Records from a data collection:
---*---
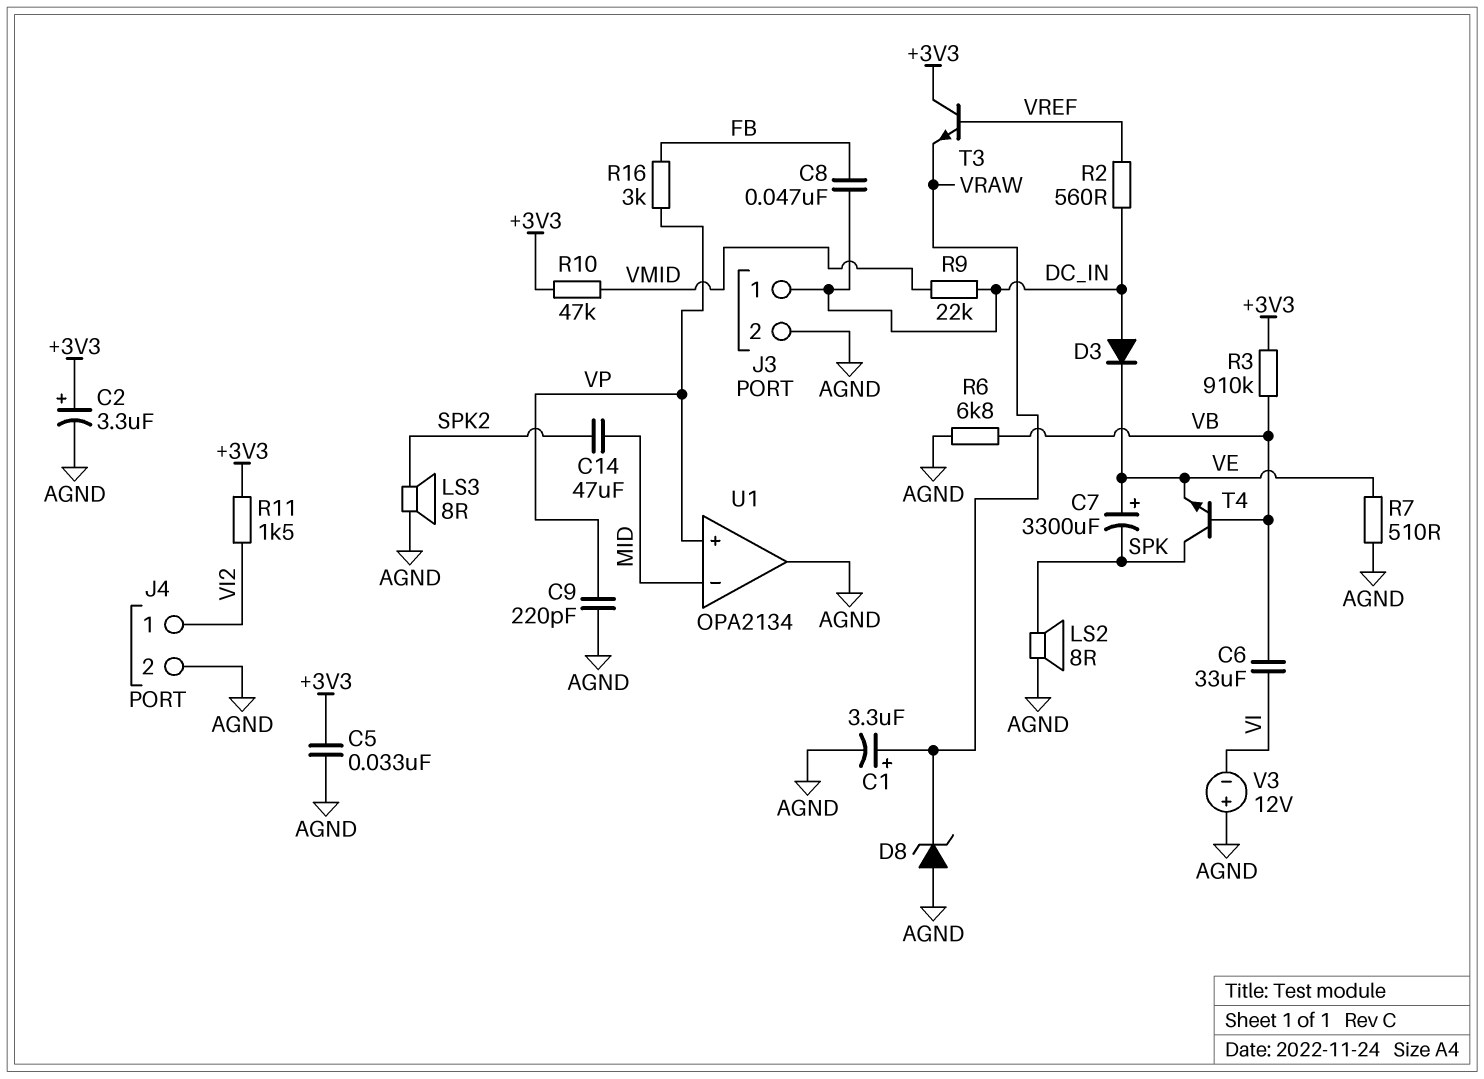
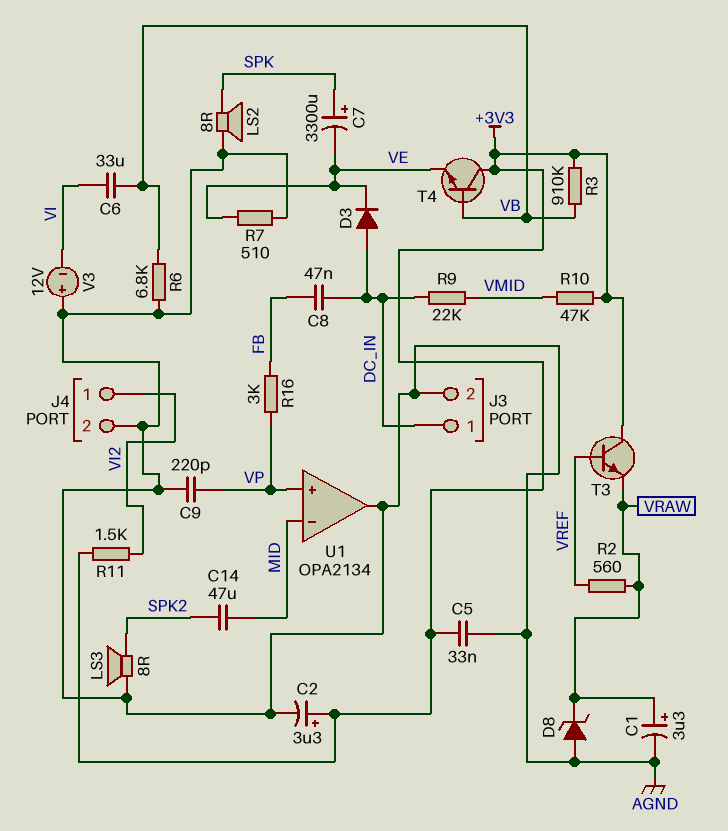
C7: 3300uF (plus VE, minus SPK) -> 3300uF (plus SPK, minus VE)
R2: 560 (DC_IN, VREF) -> 560 (VRAW, VREF)
T4: NPN (B VB, C SPK, E VE) -> NPN (B VB, C +3V3, E VE)

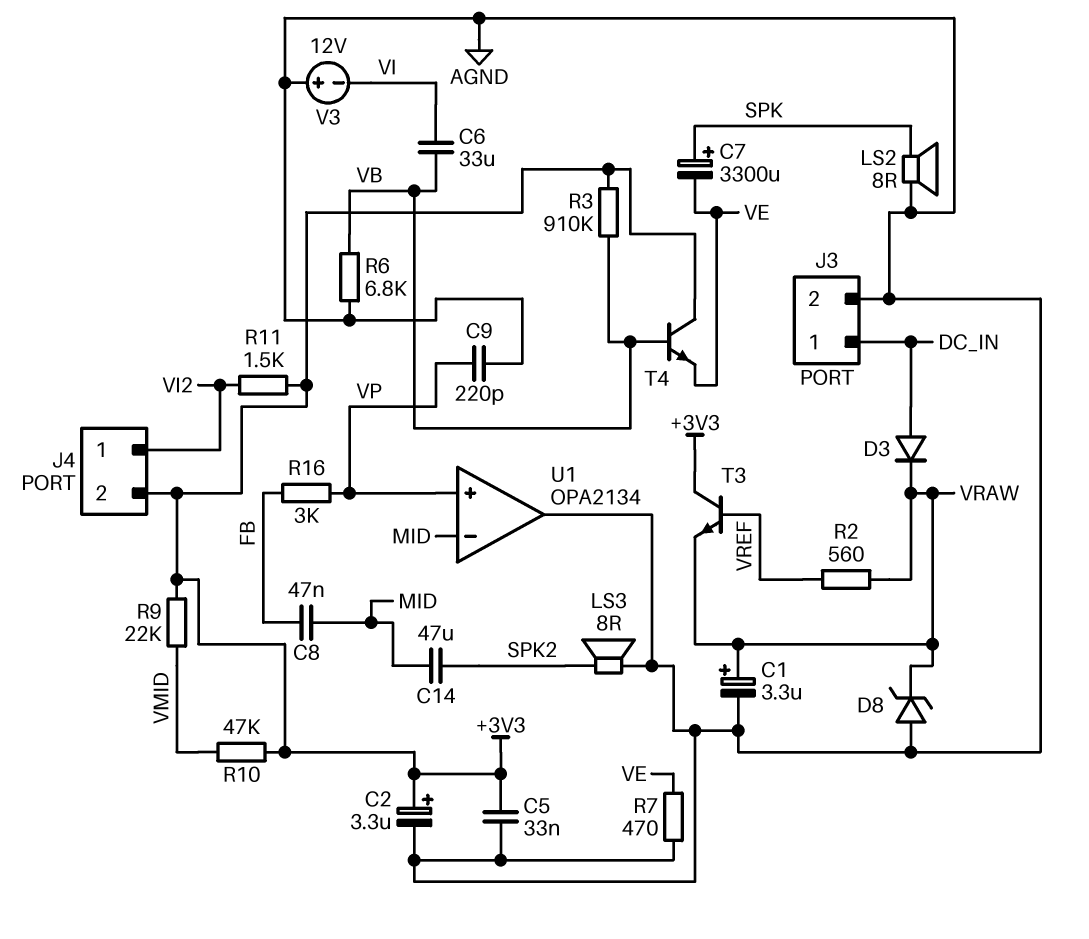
C8: 47nF (DC_IN, FB) -> 47nF (FB, MID)
D3: diode (A DC_IN, K VE) -> diode (A DC_IN, K VRAW)
J4 pin 2: AGND -> +3V3
R7: 510 (AGND, VE) -> 470 (AGND, VE)
R9: 22k (DC_IN, VMID) -> 22k (+3V3, VMID)

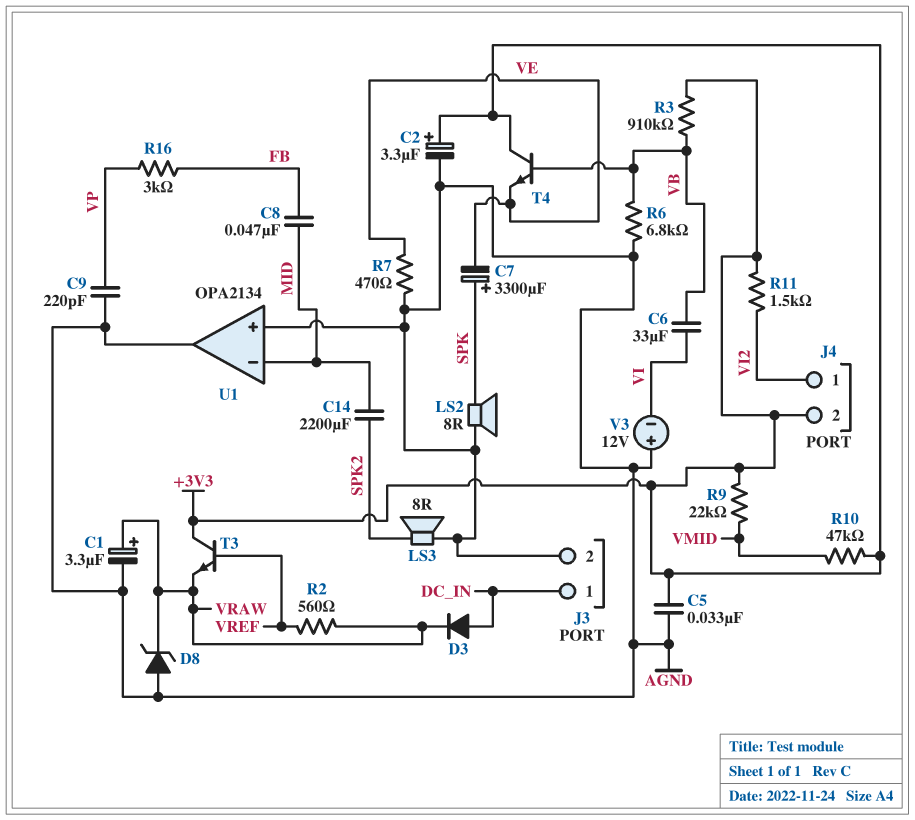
C14: 47uF (MID, SPK2) -> 2200uF (MID, SPK2)
U1 pin in+: VP -> AGND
---*---
**Problem to work on:** Output the entries above exactly as given, but strip out the pictures.

**Reply to the task:**
C7: 3300uF (plus VE, minus SPK) -> 3300uF (plus SPK, minus VE)
R2: 560 (DC_IN, VREF) -> 560 (VRAW, VREF)
T4: NPN (B VB, C SPK, E VE) -> NPN (B VB, C +3V3, E VE)

C8: 47nF (DC_IN, FB) -> 47nF (FB, MID)
D3: diode (A DC_IN, K VE) -> diode (A DC_IN, K VRAW)
J4 pin 2: AGND -> +3V3
R7: 510 (AGND, VE) -> 470 (AGND, VE)
R9: 22k (DC_IN, VMID) -> 22k (+3V3, VMID)

C14: 47uF (MID, SPK2) -> 2200uF (MID, SPK2)
U1 pin in+: VP -> AGND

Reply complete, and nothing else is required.